[Saved entries]
====

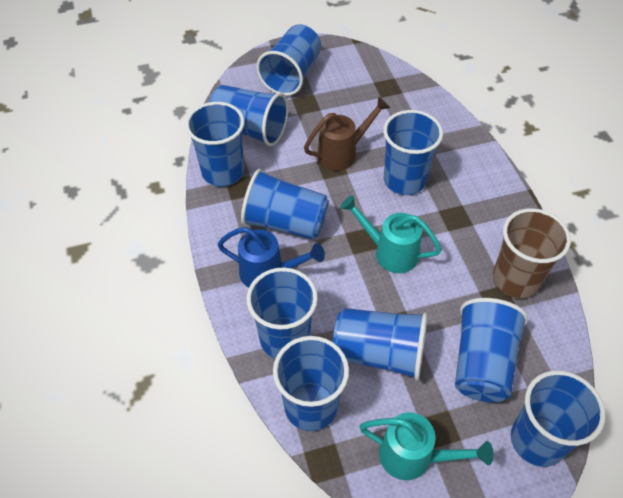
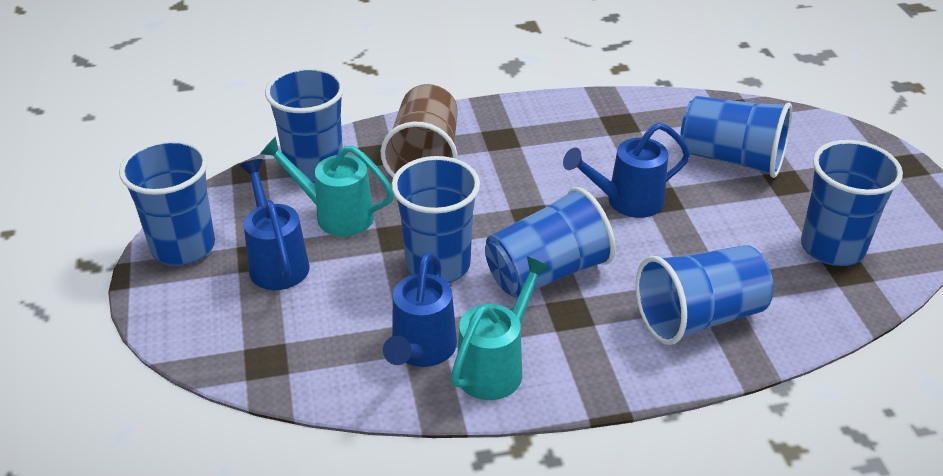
blue cup: 10 -> 7
blue watering can: 1 -> 3
brown watering can: 1 -> 0

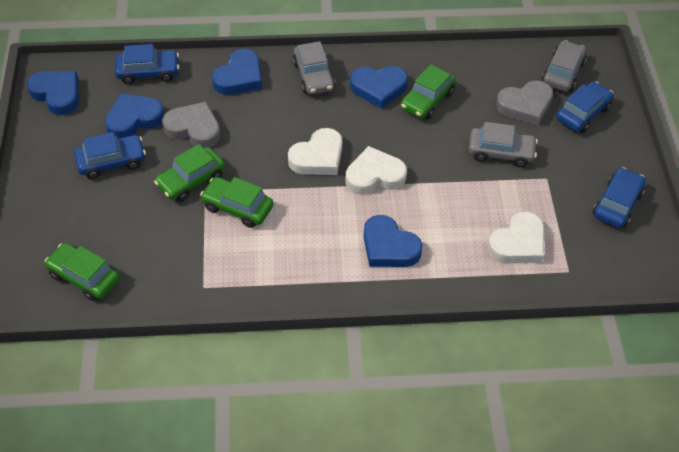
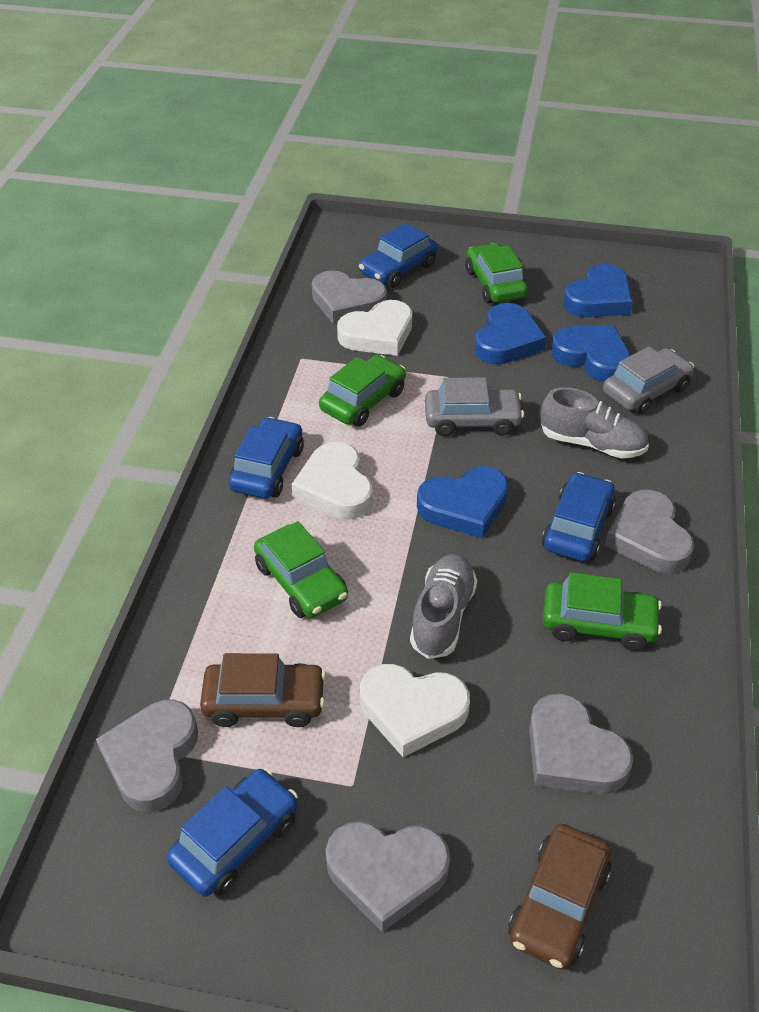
blue heart: 5 -> 4
brown car: 0 -> 2
grey car: 3 -> 2
grey heart: 2 -> 5
grey shoe: 0 -> 2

====

[YOUR GOAL] A faithful copy of every entry is needed, omitting each image.

[EXERCISE OUTPUT]
blue cup: 10 -> 7
blue watering can: 1 -> 3
brown watering can: 1 -> 0

blue heart: 5 -> 4
brown car: 0 -> 2
grey car: 3 -> 2
grey heart: 2 -> 5
grey shoe: 0 -> 2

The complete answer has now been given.